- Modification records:

Content starts

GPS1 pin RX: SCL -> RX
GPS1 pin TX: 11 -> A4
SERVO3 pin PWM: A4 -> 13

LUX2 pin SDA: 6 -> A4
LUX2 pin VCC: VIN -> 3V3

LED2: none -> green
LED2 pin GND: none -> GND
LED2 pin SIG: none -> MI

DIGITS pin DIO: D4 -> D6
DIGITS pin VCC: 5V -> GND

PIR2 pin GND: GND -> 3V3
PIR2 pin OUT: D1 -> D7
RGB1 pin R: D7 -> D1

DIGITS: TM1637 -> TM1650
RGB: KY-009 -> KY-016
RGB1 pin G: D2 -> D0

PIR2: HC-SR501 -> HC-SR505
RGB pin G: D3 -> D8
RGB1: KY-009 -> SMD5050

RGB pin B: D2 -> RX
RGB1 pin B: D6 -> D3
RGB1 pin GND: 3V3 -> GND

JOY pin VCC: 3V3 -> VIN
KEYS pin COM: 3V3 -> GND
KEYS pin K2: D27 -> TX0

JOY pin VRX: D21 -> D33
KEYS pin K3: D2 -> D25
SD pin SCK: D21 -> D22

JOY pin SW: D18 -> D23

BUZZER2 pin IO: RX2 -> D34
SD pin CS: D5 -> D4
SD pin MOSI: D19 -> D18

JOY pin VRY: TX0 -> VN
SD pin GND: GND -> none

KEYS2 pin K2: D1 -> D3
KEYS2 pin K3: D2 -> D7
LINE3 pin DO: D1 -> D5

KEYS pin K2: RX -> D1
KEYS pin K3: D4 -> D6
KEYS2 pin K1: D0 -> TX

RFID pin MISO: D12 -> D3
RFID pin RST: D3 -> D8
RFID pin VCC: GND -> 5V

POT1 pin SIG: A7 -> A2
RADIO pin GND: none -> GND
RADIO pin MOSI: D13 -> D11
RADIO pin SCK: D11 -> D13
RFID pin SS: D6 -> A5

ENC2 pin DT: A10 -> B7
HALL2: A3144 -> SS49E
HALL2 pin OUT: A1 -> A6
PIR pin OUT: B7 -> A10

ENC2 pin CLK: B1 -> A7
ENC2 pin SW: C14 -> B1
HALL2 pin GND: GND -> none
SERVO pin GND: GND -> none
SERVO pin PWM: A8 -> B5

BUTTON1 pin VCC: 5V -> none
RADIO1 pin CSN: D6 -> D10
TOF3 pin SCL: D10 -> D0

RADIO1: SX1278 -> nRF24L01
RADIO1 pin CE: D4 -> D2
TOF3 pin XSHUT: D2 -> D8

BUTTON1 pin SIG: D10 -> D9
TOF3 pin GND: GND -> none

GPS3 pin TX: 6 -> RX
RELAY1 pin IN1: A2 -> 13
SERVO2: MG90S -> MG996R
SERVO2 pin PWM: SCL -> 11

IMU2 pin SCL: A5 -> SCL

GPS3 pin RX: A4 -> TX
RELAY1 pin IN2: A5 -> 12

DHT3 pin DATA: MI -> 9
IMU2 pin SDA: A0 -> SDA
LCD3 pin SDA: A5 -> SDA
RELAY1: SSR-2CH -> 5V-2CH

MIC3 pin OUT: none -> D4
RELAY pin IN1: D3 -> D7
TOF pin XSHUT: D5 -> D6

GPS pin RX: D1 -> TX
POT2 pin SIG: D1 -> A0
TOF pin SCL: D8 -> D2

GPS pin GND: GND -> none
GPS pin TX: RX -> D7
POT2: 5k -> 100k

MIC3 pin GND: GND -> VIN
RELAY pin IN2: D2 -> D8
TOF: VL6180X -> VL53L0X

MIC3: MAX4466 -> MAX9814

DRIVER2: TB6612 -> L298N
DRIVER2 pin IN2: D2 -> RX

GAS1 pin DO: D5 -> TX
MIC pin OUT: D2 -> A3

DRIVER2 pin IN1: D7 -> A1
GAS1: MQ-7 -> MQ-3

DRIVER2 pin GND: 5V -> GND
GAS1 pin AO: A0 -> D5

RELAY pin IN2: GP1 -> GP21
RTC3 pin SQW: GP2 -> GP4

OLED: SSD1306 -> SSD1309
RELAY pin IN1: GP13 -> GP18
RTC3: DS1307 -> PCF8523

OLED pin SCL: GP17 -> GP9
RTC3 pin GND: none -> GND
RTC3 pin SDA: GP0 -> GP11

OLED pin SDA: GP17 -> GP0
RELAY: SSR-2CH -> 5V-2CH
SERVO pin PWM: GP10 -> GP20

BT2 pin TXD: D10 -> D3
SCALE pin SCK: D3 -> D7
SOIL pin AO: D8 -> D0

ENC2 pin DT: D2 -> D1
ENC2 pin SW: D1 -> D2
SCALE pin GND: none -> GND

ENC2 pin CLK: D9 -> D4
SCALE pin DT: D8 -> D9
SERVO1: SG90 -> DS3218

Content ends

- What the task asks: Transcribe every line of the data, exactly as it stands.

- Finished task:
GPS1 pin RX: SCL -> RX
GPS1 pin TX: 11 -> A4
SERVO3 pin PWM: A4 -> 13

LUX2 pin SDA: 6 -> A4
LUX2 pin VCC: VIN -> 3V3

LED2: none -> green
LED2 pin GND: none -> GND
LED2 pin SIG: none -> MI

DIGITS pin DIO: D4 -> D6
DIGITS pin VCC: 5V -> GND

PIR2 pin GND: GND -> 3V3
PIR2 pin OUT: D1 -> D7
RGB1 pin R: D7 -> D1

DIGITS: TM1637 -> TM1650
RGB: KY-009 -> KY-016
RGB1 pin G: D2 -> D0

PIR2: HC-SR501 -> HC-SR505
RGB pin G: D3 -> D8
RGB1: KY-009 -> SMD5050

RGB pin B: D2 -> RX
RGB1 pin B: D6 -> D3
RGB1 pin GND: 3V3 -> GND

JOY pin VCC: 3V3 -> VIN
KEYS pin COM: 3V3 -> GND
KEYS pin K2: D27 -> TX0

JOY pin VRX: D21 -> D33
KEYS pin K3: D2 -> D25
SD pin SCK: D21 -> D22

JOY pin SW: D18 -> D23

BUZZER2 pin IO: RX2 -> D34
SD pin CS: D5 -> D4
SD pin MOSI: D19 -> D18

JOY pin VRY: TX0 -> VN
SD pin GND: GND -> none

KEYS2 pin K2: D1 -> D3
KEYS2 pin K3: D2 -> D7
LINE3 pin DO: D1 -> D5

KEYS pin K2: RX -> D1
KEYS pin K3: D4 -> D6
KEYS2 pin K1: D0 -> TX

RFID pin MISO: D12 -> D3
RFID pin RST: D3 -> D8
RFID pin VCC: GND -> 5V

POT1 pin SIG: A7 -> A2
RADIO pin GND: none -> GND
RADIO pin MOSI: D13 -> D11
RADIO pin SCK: D11 -> D13
RFID pin SS: D6 -> A5

ENC2 pin DT: A10 -> B7
HALL2: A3144 -> SS49E
HALL2 pin OUT: A1 -> A6
PIR pin OUT: B7 -> A10

ENC2 pin CLK: B1 -> A7
ENC2 pin SW: C14 -> B1
HALL2 pin GND: GND -> none
SERVO pin GND: GND -> none
SERVO pin PWM: A8 -> B5

BUTTON1 pin VCC: 5V -> none
RADIO1 pin CSN: D6 -> D10
TOF3 pin SCL: D10 -> D0

RADIO1: SX1278 -> nRF24L01
RADIO1 pin CE: D4 -> D2
TOF3 pin XSHUT: D2 -> D8

BUTTON1 pin SIG: D10 -> D9
TOF3 pin GND: GND -> none

GPS3 pin TX: 6 -> RX
RELAY1 pin IN1: A2 -> 13
SERVO2: MG90S -> MG996R
SERVO2 pin PWM: SCL -> 11

IMU2 pin SCL: A5 -> SCL

GPS3 pin RX: A4 -> TX
RELAY1 pin IN2: A5 -> 12

DHT3 pin DATA: MI -> 9
IMU2 pin SDA: A0 -> SDA
LCD3 pin SDA: A5 -> SDA
RELAY1: SSR-2CH -> 5V-2CH

MIC3 pin OUT: none -> D4
RELAY pin IN1: D3 -> D7
TOF pin XSHUT: D5 -> D6

GPS pin RX: D1 -> TX
POT2 pin SIG: D1 -> A0
TOF pin SCL: D8 -> D2

GPS pin GND: GND -> none
GPS pin TX: RX -> D7
POT2: 5k -> 100k

MIC3 pin GND: GND -> VIN
RELAY pin IN2: D2 -> D8
TOF: VL6180X -> VL53L0X

MIC3: MAX4466 -> MAX9814

DRIVER2: TB6612 -> L298N
DRIVER2 pin IN2: D2 -> RX

GAS1 pin DO: D5 -> TX
MIC pin OUT: D2 -> A3

DRIVER2 pin IN1: D7 -> A1
GAS1: MQ-7 -> MQ-3

DRIVER2 pin GND: 5V -> GND
GAS1 pin AO: A0 -> D5

RELAY pin IN2: GP1 -> GP21
RTC3 pin SQW: GP2 -> GP4

OLED: SSD1306 -> SSD1309
RELAY pin IN1: GP13 -> GP18
RTC3: DS1307 -> PCF8523

OLED pin SCL: GP17 -> GP9
RTC3 pin GND: none -> GND
RTC3 pin SDA: GP0 -> GP11

OLED pin SDA: GP17 -> GP0
RELAY: SSR-2CH -> 5V-2CH
SERVO pin PWM: GP10 -> GP20

BT2 pin TXD: D10 -> D3
SCALE pin SCK: D3 -> D7
SOIL pin AO: D8 -> D0

ENC2 pin DT: D2 -> D1
ENC2 pin SW: D1 -> D2
SCALE pin GND: none -> GND

ENC2 pin CLK: D9 -> D4
SCALE pin DT: D8 -> D9
SERVO1: SG90 -> DS3218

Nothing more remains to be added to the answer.